**WHAT IS NEEDED:**
Without dropping or altering a single word, give the listing again.

**DATA LISTING:**
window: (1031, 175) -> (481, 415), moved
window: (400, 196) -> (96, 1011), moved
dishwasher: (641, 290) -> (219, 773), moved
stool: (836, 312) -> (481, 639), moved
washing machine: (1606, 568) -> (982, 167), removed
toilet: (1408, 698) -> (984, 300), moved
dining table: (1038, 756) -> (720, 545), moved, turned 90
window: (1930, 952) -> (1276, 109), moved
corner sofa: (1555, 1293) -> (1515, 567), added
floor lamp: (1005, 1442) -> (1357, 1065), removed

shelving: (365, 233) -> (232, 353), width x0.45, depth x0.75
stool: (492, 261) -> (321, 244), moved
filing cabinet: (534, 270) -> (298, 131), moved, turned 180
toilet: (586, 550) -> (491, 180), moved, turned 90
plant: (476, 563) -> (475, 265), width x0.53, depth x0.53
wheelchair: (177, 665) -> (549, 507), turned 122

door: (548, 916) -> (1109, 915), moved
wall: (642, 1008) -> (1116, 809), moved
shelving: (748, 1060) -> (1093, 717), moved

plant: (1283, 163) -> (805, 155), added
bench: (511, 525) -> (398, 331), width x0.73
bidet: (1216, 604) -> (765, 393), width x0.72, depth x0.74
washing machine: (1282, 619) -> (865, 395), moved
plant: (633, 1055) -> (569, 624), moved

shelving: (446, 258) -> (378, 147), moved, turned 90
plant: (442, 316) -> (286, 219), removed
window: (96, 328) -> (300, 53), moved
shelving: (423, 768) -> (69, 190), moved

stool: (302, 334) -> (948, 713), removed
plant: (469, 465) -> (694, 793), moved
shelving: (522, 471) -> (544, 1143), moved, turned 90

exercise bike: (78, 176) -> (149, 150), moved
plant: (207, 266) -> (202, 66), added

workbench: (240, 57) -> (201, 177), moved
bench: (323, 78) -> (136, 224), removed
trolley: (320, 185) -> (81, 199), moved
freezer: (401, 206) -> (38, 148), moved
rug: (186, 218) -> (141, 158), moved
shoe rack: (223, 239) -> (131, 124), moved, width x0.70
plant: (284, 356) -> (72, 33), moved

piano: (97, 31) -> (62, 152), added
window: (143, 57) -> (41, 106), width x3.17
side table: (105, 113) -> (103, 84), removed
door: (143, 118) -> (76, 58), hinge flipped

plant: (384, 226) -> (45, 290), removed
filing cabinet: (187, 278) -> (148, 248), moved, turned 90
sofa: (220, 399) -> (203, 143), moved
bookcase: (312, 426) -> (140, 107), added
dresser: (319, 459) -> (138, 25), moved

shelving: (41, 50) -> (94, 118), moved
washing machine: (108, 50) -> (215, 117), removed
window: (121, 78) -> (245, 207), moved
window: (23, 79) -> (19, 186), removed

**WRITTEN SOLUTION:**
window: (1031, 175) -> (481, 415), moved
window: (400, 196) -> (96, 1011), moved
dishwasher: (641, 290) -> (219, 773), moved
stool: (836, 312) -> (481, 639), moved
washing machine: (1606, 568) -> (982, 167), removed
toilet: (1408, 698) -> (984, 300), moved
dining table: (1038, 756) -> (720, 545), moved, turned 90
window: (1930, 952) -> (1276, 109), moved
corner sofa: (1555, 1293) -> (1515, 567), added
floor lamp: (1005, 1442) -> (1357, 1065), removed

shelving: (365, 233) -> (232, 353), width x0.45, depth x0.75
stool: (492, 261) -> (321, 244), moved
filing cabinet: (534, 270) -> (298, 131), moved, turned 180
toilet: (586, 550) -> (491, 180), moved, turned 90
plant: (476, 563) -> (475, 265), width x0.53, depth x0.53
wheelchair: (177, 665) -> (549, 507), turned 122

door: (548, 916) -> (1109, 915), moved
wall: (642, 1008) -> (1116, 809), moved
shelving: (748, 1060) -> (1093, 717), moved

plant: (1283, 163) -> (805, 155), added
bench: (511, 525) -> (398, 331), width x0.73
bidet: (1216, 604) -> (765, 393), width x0.72, depth x0.74
washing machine: (1282, 619) -> (865, 395), moved
plant: (633, 1055) -> (569, 624), moved

shelving: (446, 258) -> (378, 147), moved, turned 90
plant: (442, 316) -> (286, 219), removed
window: (96, 328) -> (300, 53), moved
shelving: (423, 768) -> (69, 190), moved

stool: (302, 334) -> (948, 713), removed
plant: (469, 465) -> (694, 793), moved
shelving: (522, 471) -> (544, 1143), moved, turned 90

exercise bike: (78, 176) -> (149, 150), moved
plant: (207, 266) -> (202, 66), added

workbench: (240, 57) -> (201, 177), moved
bench: (323, 78) -> (136, 224), removed
trolley: (320, 185) -> (81, 199), moved
freezer: (401, 206) -> (38, 148), moved
rug: (186, 218) -> (141, 158), moved
shoe rack: (223, 239) -> (131, 124), moved, width x0.70
plant: (284, 356) -> (72, 33), moved

piano: (97, 31) -> (62, 152), added
window: (143, 57) -> (41, 106), width x3.17
side table: (105, 113) -> (103, 84), removed
door: (143, 118) -> (76, 58), hinge flipped

plant: (384, 226) -> (45, 290), removed
filing cabinet: (187, 278) -> (148, 248), moved, turned 90
sofa: (220, 399) -> (203, 143), moved
bookcase: (312, 426) -> (140, 107), added
dresser: (319, 459) -> (138, 25), moved

shelving: (41, 50) -> (94, 118), moved
washing machine: (108, 50) -> (215, 117), removed
window: (121, 78) -> (245, 207), moved
window: (23, 79) -> (19, 186), removed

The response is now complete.